[AVAILABLE DATA]
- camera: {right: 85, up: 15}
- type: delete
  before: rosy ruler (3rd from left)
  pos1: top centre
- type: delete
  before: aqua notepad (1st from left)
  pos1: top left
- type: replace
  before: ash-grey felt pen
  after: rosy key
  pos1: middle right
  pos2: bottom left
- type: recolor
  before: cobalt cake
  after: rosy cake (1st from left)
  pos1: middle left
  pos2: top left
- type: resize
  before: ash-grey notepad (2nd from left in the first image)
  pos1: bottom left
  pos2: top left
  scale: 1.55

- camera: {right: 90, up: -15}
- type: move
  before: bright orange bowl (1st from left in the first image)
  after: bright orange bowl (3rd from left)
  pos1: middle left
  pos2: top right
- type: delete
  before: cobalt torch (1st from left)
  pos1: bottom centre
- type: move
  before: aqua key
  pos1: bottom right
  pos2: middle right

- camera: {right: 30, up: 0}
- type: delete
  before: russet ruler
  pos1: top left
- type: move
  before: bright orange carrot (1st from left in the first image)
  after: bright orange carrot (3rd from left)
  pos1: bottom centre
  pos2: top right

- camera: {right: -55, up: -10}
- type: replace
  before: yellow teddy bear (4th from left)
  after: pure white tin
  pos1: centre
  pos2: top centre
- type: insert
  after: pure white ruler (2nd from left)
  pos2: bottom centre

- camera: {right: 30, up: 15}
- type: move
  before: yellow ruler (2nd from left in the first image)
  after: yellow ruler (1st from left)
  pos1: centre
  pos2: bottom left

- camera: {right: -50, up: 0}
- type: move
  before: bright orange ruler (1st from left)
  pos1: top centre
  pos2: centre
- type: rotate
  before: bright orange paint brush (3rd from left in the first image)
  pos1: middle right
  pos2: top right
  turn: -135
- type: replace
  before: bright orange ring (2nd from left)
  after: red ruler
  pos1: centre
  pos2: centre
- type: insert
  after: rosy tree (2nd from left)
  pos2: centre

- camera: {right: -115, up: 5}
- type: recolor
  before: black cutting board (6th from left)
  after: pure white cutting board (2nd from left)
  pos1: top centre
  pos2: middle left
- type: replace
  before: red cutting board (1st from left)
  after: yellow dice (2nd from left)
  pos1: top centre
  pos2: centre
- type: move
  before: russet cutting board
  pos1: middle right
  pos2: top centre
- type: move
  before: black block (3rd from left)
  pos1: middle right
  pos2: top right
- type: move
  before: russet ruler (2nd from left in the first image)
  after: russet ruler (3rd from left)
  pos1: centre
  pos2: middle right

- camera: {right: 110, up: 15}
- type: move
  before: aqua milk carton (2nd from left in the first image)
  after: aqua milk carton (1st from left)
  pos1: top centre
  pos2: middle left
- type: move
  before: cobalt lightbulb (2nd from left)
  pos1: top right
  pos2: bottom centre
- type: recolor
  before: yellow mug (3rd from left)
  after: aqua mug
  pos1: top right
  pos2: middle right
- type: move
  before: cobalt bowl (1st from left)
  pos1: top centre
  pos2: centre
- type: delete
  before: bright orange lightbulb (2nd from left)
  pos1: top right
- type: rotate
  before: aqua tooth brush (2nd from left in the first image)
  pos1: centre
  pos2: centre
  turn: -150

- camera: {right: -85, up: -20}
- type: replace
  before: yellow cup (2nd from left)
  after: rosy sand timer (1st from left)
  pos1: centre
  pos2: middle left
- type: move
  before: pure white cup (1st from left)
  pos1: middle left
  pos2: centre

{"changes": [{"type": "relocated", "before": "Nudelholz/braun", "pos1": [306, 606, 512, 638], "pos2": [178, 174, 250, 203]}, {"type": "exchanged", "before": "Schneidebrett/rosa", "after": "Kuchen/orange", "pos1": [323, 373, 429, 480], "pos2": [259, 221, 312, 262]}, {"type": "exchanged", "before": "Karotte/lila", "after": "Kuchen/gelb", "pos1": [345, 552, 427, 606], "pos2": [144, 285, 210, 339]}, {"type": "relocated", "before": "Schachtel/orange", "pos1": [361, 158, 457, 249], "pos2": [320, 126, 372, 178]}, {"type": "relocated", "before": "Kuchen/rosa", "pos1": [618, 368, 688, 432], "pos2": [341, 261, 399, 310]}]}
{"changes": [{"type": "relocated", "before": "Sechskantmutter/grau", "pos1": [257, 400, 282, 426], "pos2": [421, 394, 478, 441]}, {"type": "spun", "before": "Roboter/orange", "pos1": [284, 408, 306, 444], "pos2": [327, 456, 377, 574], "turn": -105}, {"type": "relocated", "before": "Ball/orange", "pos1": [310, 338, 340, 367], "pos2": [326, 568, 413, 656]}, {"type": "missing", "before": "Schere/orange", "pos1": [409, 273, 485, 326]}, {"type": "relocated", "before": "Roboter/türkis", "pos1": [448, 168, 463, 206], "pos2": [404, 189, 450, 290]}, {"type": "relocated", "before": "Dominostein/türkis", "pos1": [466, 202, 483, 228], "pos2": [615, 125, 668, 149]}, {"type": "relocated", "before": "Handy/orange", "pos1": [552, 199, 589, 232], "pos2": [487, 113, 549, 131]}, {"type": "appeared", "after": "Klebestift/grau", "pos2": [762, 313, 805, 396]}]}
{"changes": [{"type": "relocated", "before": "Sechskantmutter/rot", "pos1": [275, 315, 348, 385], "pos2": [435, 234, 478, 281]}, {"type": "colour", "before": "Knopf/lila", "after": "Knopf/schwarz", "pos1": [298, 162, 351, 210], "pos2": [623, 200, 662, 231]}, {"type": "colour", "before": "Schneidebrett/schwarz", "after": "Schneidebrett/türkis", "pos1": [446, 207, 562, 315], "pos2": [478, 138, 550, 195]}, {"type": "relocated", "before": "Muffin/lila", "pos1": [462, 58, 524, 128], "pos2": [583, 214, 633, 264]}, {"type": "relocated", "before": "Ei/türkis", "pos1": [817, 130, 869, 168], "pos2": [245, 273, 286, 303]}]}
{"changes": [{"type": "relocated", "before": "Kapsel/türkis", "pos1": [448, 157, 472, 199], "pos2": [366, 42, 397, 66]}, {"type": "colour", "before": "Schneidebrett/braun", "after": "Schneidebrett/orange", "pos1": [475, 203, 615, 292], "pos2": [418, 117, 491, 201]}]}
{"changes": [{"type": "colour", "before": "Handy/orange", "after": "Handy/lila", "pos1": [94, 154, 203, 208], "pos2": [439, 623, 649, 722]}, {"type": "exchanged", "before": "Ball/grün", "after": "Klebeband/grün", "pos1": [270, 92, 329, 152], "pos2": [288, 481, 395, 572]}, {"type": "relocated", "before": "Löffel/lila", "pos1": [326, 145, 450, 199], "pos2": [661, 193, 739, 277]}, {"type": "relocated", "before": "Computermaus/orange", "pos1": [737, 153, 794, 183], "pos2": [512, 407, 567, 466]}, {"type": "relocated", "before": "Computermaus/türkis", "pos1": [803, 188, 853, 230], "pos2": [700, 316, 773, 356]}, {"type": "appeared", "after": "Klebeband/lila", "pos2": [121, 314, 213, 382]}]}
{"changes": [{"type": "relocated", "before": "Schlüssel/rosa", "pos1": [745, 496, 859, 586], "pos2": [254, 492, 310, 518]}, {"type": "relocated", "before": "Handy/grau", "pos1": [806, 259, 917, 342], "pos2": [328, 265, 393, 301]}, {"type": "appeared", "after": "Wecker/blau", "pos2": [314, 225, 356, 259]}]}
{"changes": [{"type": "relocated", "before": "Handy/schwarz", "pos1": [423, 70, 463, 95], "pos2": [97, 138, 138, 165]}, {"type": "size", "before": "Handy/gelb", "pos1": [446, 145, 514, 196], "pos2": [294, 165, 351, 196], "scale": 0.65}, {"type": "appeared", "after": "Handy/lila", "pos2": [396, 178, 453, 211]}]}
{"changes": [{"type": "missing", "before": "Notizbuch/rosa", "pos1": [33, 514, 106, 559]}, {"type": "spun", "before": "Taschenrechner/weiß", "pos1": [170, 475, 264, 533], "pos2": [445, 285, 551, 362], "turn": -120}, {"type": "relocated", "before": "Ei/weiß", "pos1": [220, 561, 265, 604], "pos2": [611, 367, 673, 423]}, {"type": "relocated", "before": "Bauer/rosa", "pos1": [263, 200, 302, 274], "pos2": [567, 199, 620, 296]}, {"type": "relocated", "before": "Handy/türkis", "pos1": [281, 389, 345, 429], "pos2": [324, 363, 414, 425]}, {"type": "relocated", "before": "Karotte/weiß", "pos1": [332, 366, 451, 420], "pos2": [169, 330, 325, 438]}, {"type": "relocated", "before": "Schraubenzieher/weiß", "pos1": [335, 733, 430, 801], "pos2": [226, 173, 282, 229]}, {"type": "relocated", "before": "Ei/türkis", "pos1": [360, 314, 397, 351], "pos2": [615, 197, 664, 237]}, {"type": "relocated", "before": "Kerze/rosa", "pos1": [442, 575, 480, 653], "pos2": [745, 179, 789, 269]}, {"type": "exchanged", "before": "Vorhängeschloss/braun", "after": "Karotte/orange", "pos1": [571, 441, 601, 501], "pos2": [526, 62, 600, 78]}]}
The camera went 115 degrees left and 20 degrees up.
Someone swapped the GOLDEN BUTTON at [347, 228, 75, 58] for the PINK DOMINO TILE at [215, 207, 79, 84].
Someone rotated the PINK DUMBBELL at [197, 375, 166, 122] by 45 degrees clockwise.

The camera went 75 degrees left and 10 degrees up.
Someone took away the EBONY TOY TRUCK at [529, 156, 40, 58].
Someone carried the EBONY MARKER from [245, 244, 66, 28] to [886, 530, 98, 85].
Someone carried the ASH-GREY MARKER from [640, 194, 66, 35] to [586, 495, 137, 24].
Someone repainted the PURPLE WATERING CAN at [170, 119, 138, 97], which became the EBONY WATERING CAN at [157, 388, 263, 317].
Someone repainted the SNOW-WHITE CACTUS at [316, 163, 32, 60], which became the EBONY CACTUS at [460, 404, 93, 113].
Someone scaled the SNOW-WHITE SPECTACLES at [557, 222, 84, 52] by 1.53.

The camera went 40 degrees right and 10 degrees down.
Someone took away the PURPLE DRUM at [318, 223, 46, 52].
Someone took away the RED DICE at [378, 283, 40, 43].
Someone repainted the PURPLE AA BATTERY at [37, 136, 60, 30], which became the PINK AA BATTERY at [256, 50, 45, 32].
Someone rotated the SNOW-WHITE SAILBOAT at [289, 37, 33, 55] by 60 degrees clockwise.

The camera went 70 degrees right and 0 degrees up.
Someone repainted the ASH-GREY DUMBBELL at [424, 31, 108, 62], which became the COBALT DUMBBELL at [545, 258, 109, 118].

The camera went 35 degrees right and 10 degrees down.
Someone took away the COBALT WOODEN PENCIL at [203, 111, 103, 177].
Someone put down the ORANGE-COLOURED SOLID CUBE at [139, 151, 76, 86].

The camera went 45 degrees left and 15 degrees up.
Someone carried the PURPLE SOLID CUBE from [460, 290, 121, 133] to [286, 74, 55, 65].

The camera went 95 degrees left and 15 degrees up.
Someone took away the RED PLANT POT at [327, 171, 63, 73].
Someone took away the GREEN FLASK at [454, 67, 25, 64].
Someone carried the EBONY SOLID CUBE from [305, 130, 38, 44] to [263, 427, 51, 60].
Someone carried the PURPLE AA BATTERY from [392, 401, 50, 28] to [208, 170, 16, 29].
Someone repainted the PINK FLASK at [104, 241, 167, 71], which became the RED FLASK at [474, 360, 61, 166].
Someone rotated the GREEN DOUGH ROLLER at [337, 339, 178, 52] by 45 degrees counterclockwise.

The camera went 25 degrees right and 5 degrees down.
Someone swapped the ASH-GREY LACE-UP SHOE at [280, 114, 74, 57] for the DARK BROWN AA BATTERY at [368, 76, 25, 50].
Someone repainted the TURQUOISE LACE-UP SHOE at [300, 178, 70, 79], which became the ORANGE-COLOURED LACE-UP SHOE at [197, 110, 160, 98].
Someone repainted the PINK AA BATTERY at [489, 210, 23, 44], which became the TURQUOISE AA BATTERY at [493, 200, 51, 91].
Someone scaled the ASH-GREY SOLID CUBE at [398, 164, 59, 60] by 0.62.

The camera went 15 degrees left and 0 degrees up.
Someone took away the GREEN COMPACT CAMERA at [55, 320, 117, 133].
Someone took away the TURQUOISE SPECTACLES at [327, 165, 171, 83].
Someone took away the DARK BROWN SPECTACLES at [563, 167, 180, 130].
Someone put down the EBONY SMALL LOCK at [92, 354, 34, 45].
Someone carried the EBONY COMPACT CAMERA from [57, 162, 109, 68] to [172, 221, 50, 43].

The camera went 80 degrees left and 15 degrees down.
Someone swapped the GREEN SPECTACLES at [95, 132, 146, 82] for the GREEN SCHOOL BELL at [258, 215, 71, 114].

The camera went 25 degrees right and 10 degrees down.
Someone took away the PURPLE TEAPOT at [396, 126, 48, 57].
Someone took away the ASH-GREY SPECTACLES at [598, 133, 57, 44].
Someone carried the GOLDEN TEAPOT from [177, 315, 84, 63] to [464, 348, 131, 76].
[/AVAILABLE DATA]
• [INSTRUCTIONS FOR THE TASK] Filter the listing for the word "notepad" and copy every line that holds it.

• [SOLUTION FOR THIS EXERCISE]
  before: aqua notepad (1st from left)
  before: ash-grey notepad (2nd from left in the first image)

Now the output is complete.